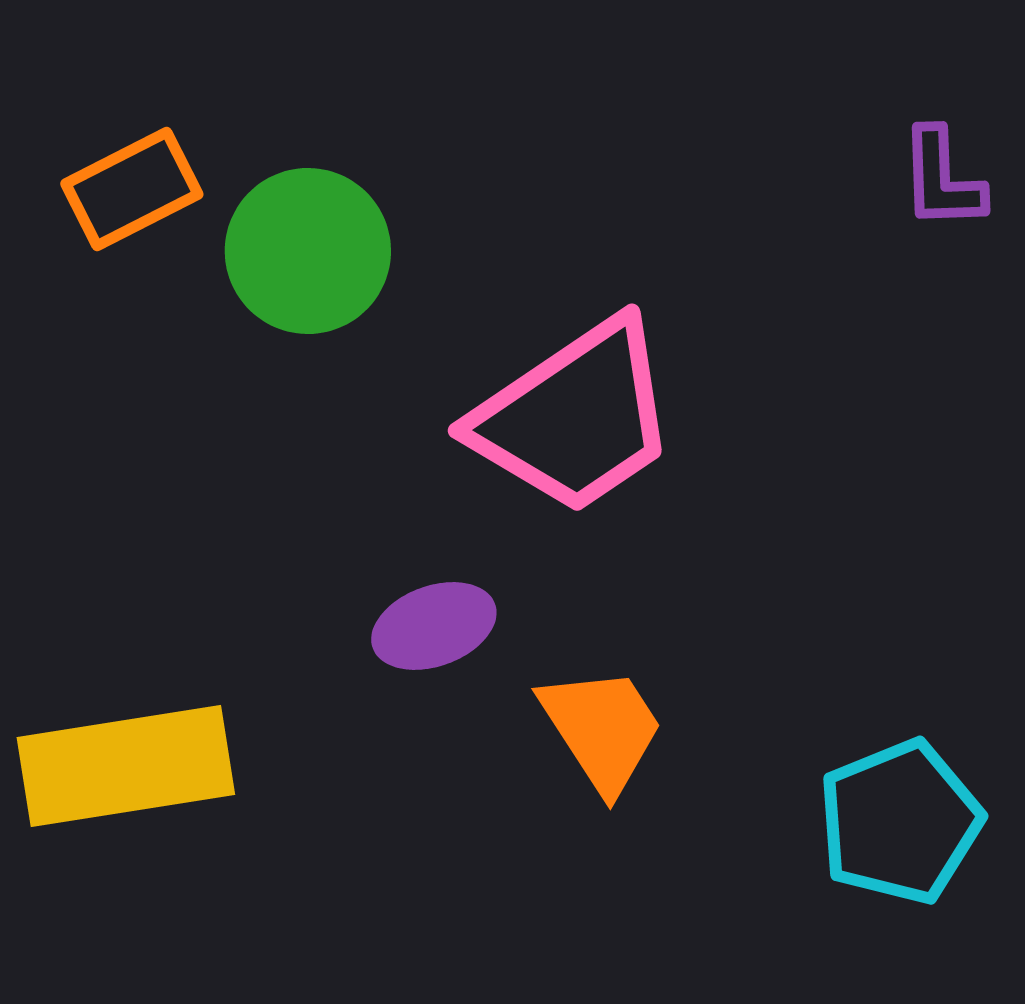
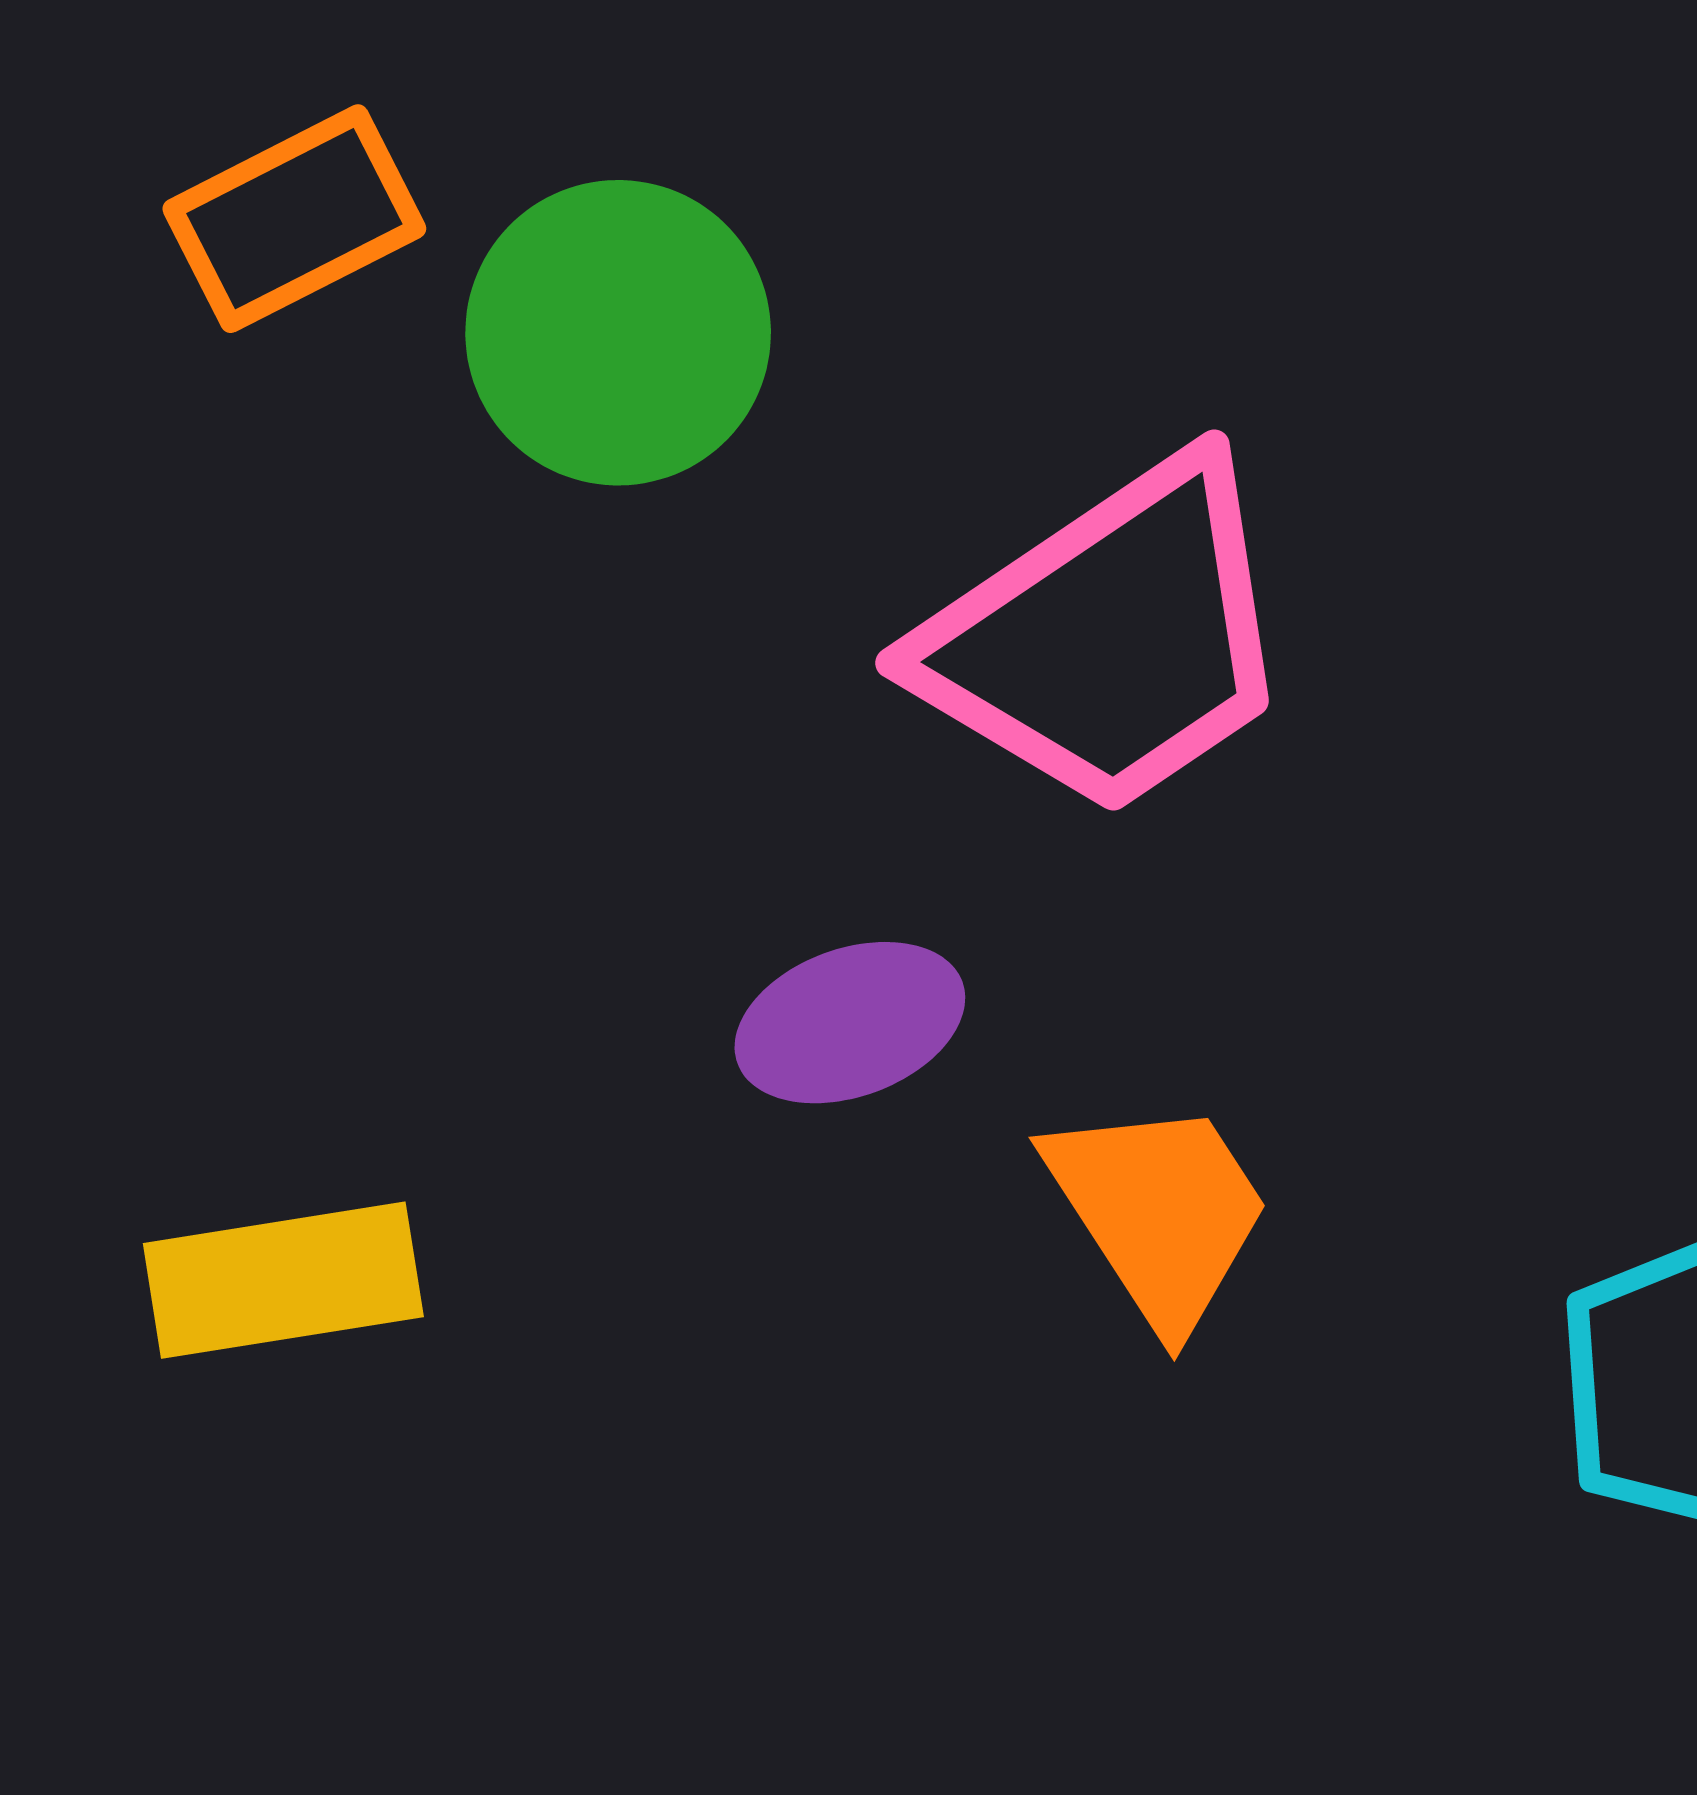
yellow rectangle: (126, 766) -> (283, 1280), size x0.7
* * *
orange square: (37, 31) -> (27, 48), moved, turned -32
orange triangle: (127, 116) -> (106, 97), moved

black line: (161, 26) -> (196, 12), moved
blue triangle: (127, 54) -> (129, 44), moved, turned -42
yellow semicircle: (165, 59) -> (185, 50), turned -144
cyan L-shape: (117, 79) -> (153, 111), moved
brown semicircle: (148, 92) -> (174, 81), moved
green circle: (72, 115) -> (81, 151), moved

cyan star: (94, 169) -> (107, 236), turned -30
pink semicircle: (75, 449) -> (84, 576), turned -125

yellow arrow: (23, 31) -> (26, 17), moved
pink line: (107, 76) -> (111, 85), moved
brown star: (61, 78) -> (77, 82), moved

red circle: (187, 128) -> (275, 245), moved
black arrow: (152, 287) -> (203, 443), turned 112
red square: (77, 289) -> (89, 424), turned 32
...
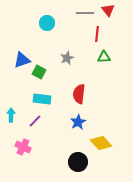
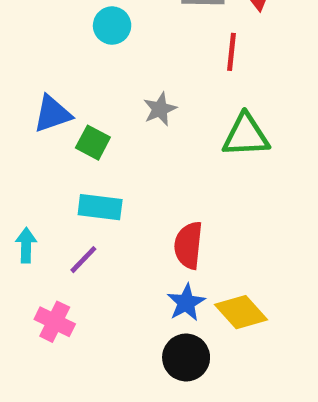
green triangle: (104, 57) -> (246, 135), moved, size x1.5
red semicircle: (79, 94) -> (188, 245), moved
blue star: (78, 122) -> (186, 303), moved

### WORK REQUIRED
From the records above, print exactly the lines that run from the line with "green circle: (72, 115) -> (81, 151), moved" to the line with "red square: (77, 289) -> (89, 424), turned 32", inclusive.

### SOLUTION TO THE EXERCISE
green circle: (72, 115) -> (81, 151), moved

cyan star: (94, 169) -> (107, 236), turned -30
pink semicircle: (75, 449) -> (84, 576), turned -125

yellow arrow: (23, 31) -> (26, 17), moved
pink line: (107, 76) -> (111, 85), moved
brown star: (61, 78) -> (77, 82), moved

red circle: (187, 128) -> (275, 245), moved
black arrow: (152, 287) -> (203, 443), turned 112
red square: (77, 289) -> (89, 424), turned 32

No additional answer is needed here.